--- SUPPLIED MATERIAL ---
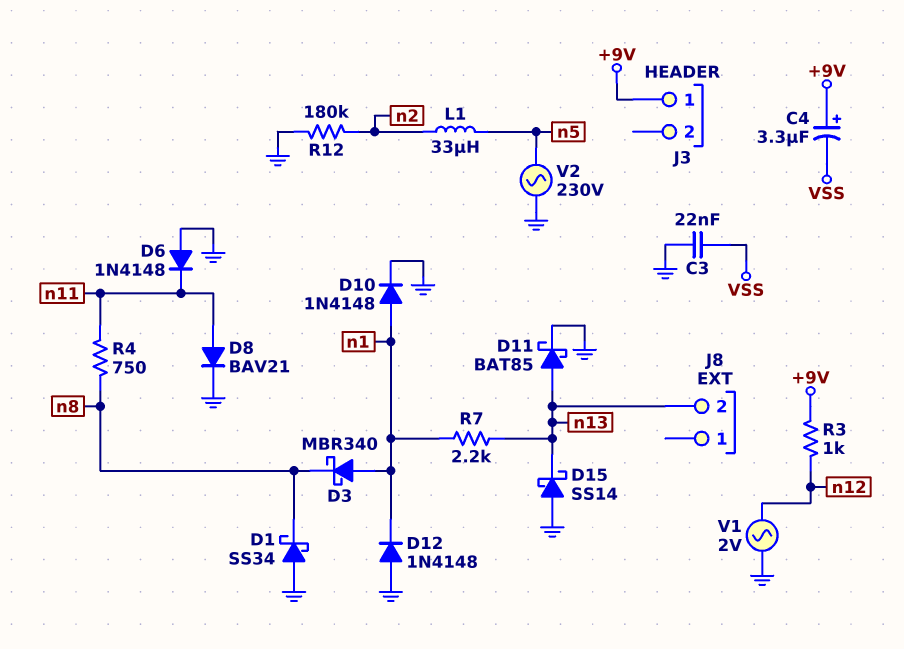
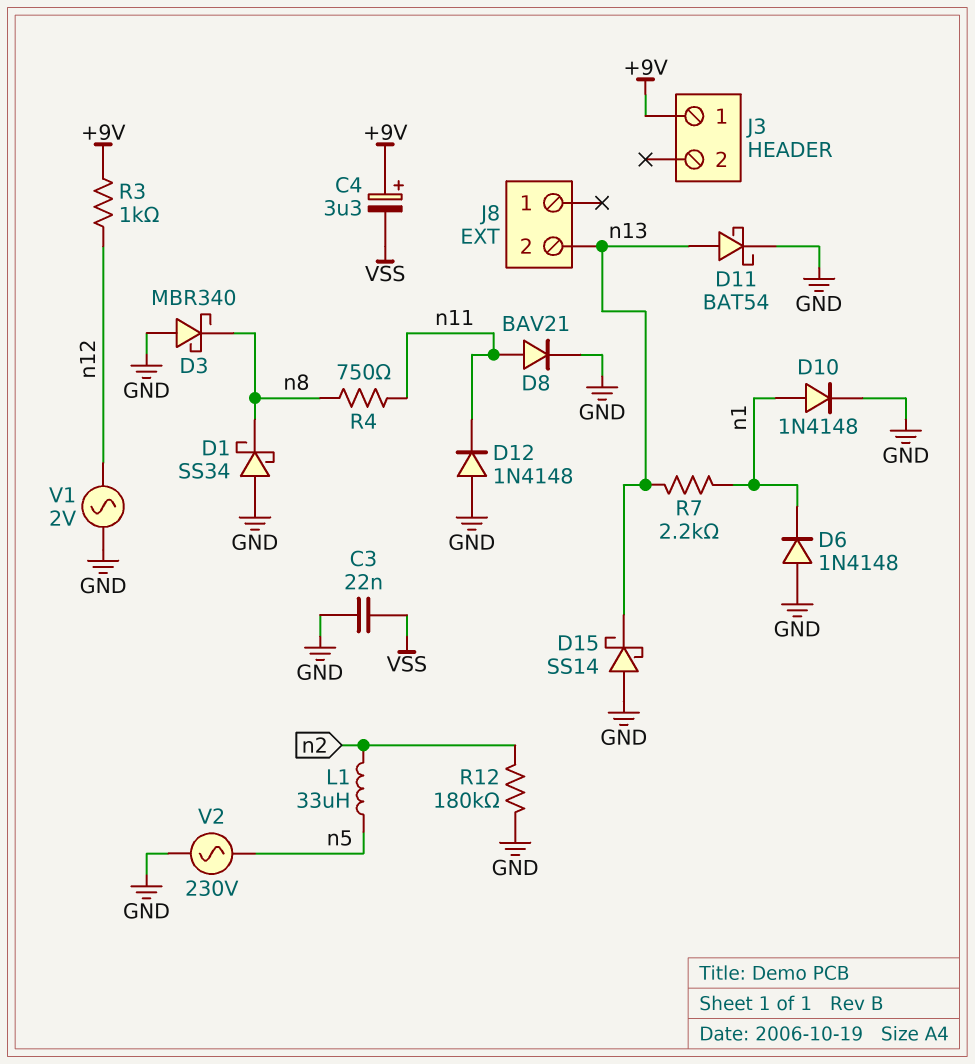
D3: schottky MBR340 (A n1, K n8) -> schottky MBR340 (A GND, K n8)
D6: diode 1N4148 (A GND, K n11) -> diode 1N4148 (A GND, K n1)
D11: schottky BAT85 (A n13, K GND) -> schottky BAT54 (A n13, K GND)
D12: diode 1N4148 (A GND, K n1) -> diode 1N4148 (A GND, K n11)

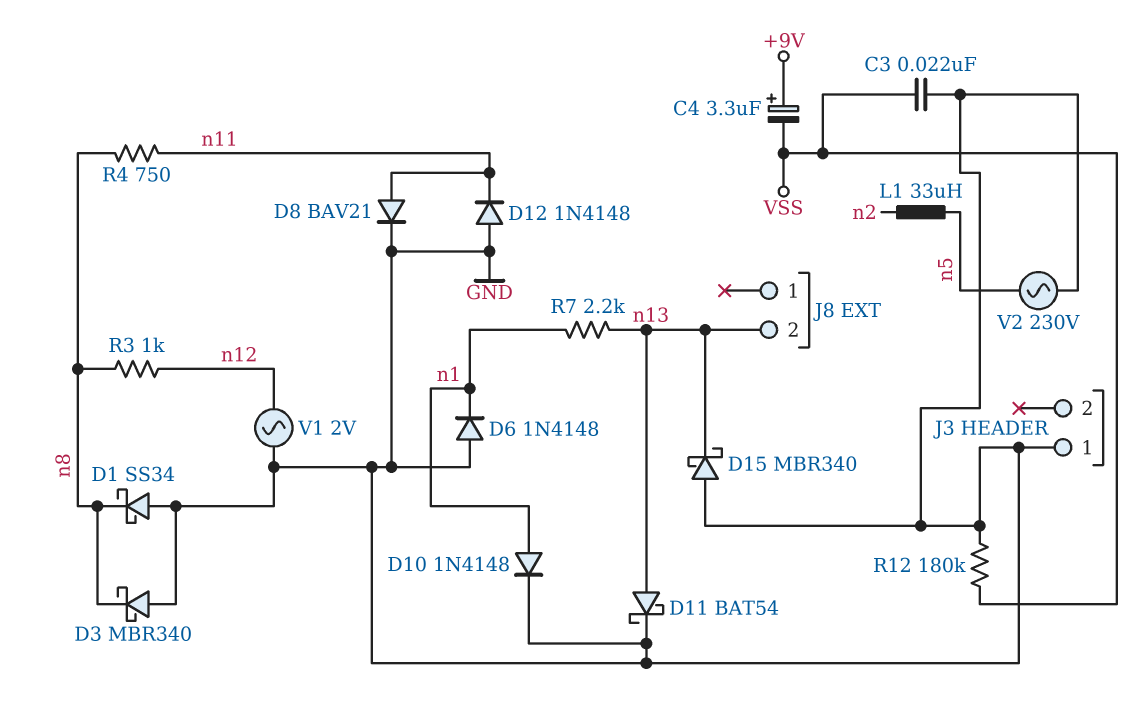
D15: schottky SS14 (A GND, K n13) -> schottky MBR340 (A GND, K n13)
J3 pin 1: +9V -> GND
R3: 1k (+9V, n12) -> 1k (n8, n12)
R12: 180k (GND, n2) -> 180k (GND, VSS)

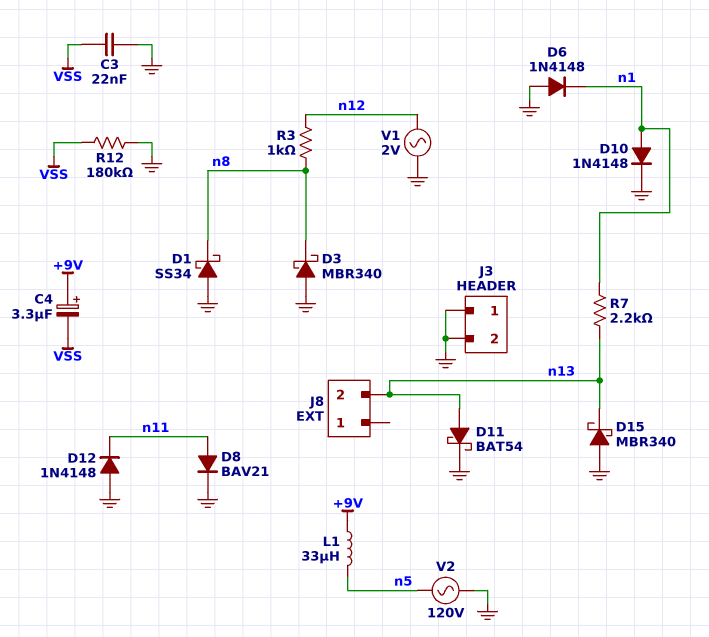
J3 pin 2: none -> GND
L1: 33uH (n2, n5) -> 33uH (+9V, n5)
R4: 750 (n8, n11) -> none
V2: AC 230V (GND, n5) -> AC 120V (GND, n5)

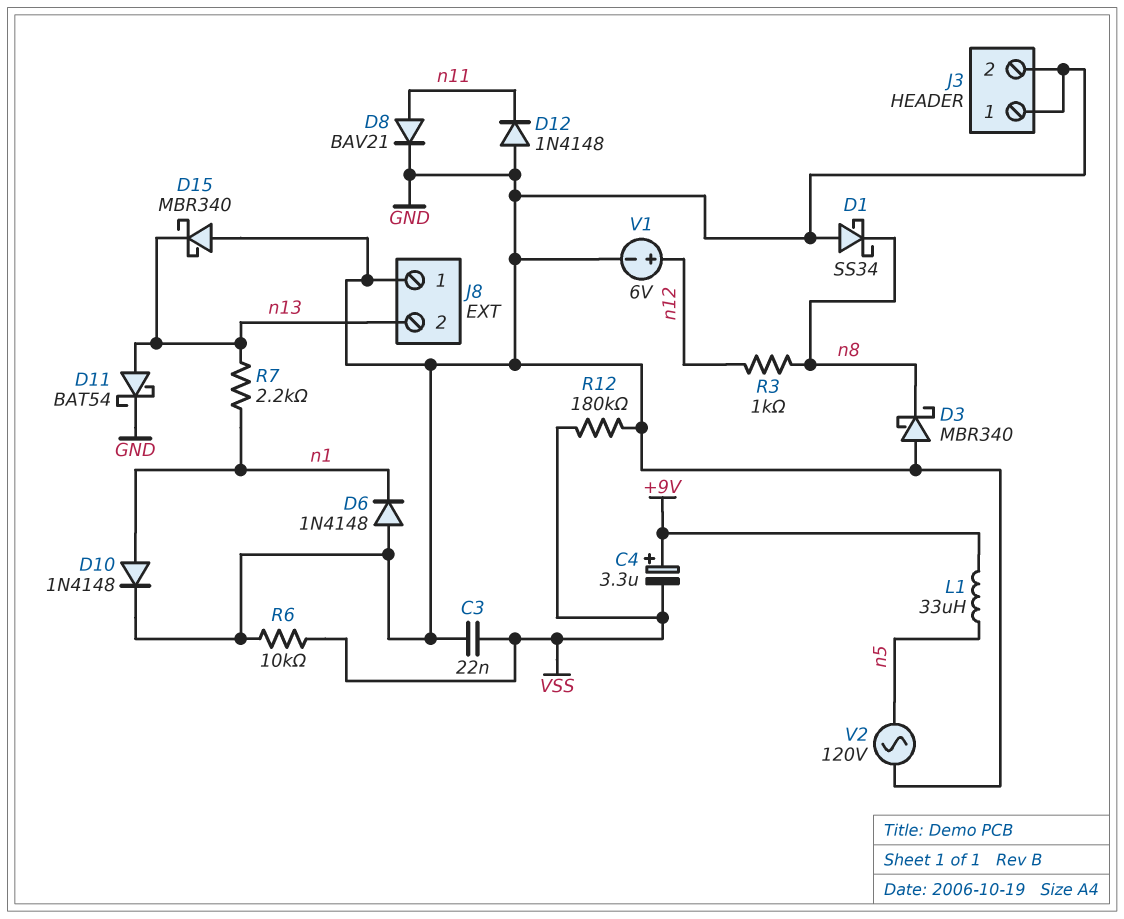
J8 pin 1: none -> GND
R6: none -> 10k (GND, VSS)
V1: AC 2V (GND, n12) -> 6V (plus n12, minus GND)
---
== TRY IT ==
Give back the entries verbatim. Do not include any picture.

== FINISHED EXERCISE ==
D3: schottky MBR340 (A n1, K n8) -> schottky MBR340 (A GND, K n8)
D6: diode 1N4148 (A GND, K n11) -> diode 1N4148 (A GND, K n1)
D11: schottky BAT85 (A n13, K GND) -> schottky BAT54 (A n13, K GND)
D12: diode 1N4148 (A GND, K n1) -> diode 1N4148 (A GND, K n11)

D15: schottky SS14 (A GND, K n13) -> schottky MBR340 (A GND, K n13)
J3 pin 1: +9V -> GND
R3: 1k (+9V, n12) -> 1k (n8, n12)
R12: 180k (GND, n2) -> 180k (GND, VSS)

J3 pin 2: none -> GND
L1: 33uH (n2, n5) -> 33uH (+9V, n5)
R4: 750 (n8, n11) -> none
V2: AC 230V (GND, n5) -> AC 120V (GND, n5)

J8 pin 1: none -> GND
R6: none -> 10k (GND, VSS)
V1: AC 2V (GND, n12) -> 6V (plus n12, minus GND)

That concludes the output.